***** DATA EXCERPTS *****

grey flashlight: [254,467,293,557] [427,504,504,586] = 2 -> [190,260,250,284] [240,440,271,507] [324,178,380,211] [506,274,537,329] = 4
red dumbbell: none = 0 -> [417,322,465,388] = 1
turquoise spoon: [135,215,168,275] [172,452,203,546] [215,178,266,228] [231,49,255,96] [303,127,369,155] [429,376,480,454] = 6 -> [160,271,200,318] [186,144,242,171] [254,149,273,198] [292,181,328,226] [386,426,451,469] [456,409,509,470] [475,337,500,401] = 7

*****
***** DATA EXCERPTS *****

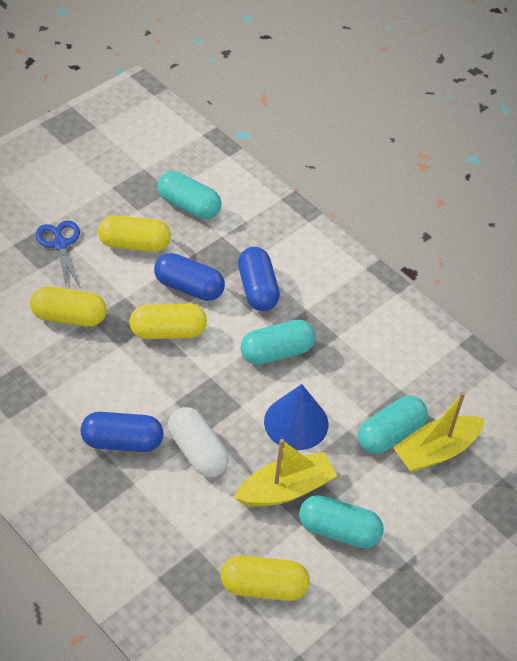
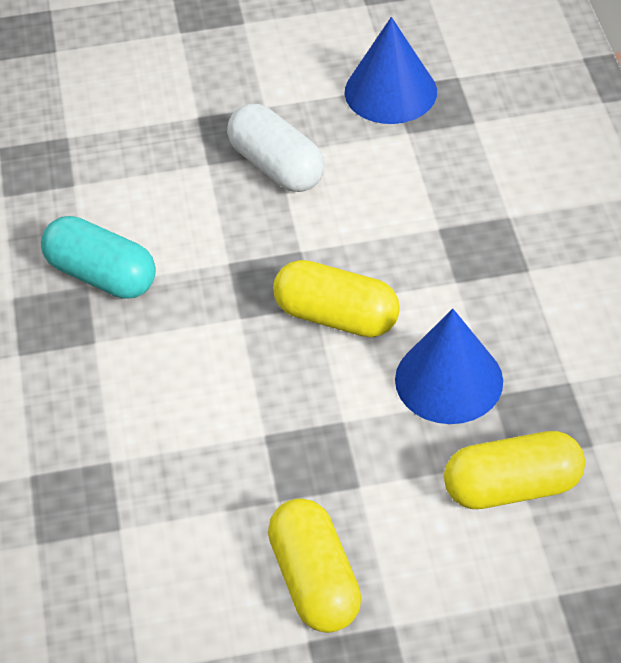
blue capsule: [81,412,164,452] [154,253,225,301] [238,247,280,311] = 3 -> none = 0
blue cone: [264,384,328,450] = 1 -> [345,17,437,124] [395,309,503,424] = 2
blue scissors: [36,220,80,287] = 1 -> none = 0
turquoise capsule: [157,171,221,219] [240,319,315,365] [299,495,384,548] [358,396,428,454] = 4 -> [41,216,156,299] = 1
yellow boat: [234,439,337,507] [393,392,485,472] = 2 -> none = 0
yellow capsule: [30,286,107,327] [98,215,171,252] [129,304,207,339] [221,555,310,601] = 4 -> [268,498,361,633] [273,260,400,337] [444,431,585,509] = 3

*****

* _HOW TO COMPLETE THIS TASK_: The required output is every line above from the one with "grey flashlight: [254,467,293,557]" down to the one with "red dumbbell: none", restated word for word, ends included.

* _TASK OUTPUT_:
grey flashlight: [254,467,293,557] [427,504,504,586] = 2 -> [190,260,250,284] [240,440,271,507] [324,178,380,211] [506,274,537,329] = 4
red dumbbell: none = 0 -> [417,322,465,388] = 1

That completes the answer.